Task instructions — Your copy of the lines below must match them exactly and contain no images.

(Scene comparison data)
-- Opening Marker --

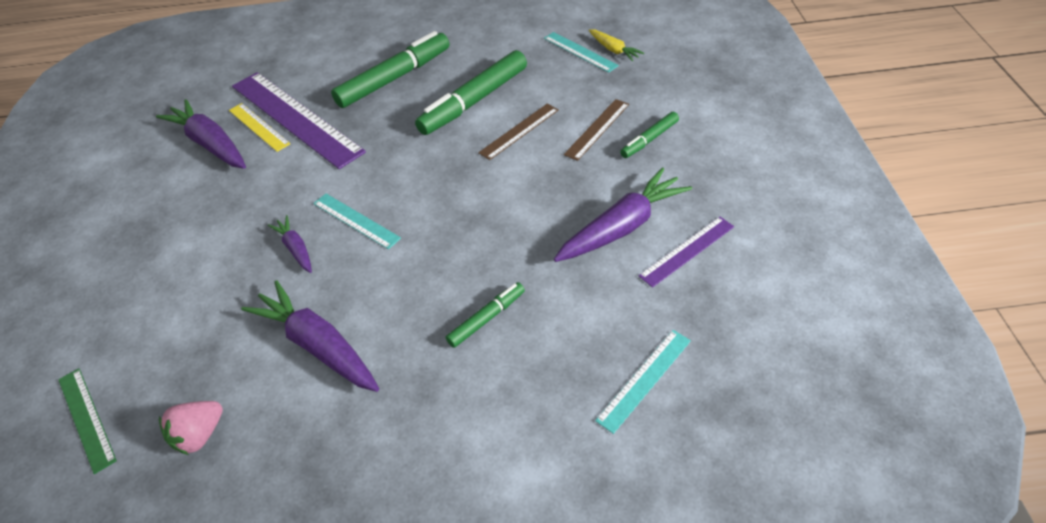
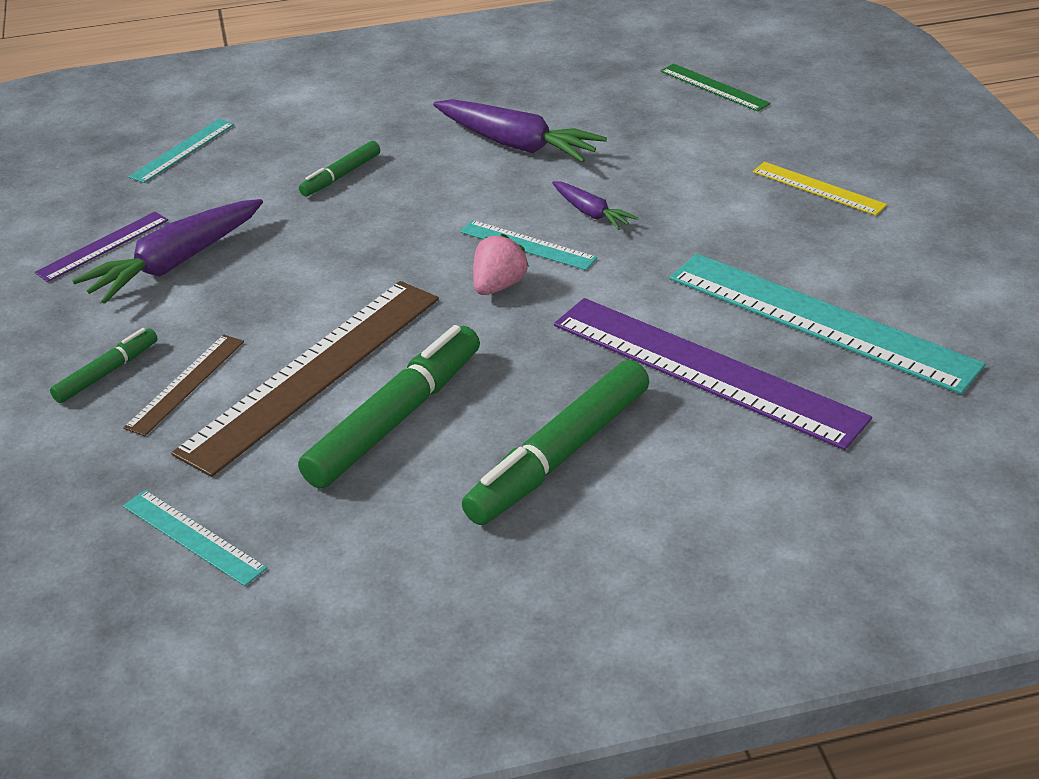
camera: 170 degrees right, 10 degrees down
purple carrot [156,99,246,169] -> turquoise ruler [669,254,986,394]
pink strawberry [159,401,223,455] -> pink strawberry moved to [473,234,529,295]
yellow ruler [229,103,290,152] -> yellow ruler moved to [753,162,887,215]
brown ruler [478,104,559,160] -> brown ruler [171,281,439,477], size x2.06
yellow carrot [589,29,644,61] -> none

-- Closing Marker --

Solution to this problem —
camera: 170 degrees right, 10 degrees down
purple carrot [156,99,246,169] -> turquoise ruler [669,254,986,394]
pink strawberry [159,401,223,455] -> pink strawberry moved to [473,234,529,295]
yellow ruler [229,103,290,152] -> yellow ruler moved to [753,162,887,215]
brown ruler [478,104,559,160] -> brown ruler [171,281,439,477], size x2.06
yellow carrot [589,29,644,61] -> none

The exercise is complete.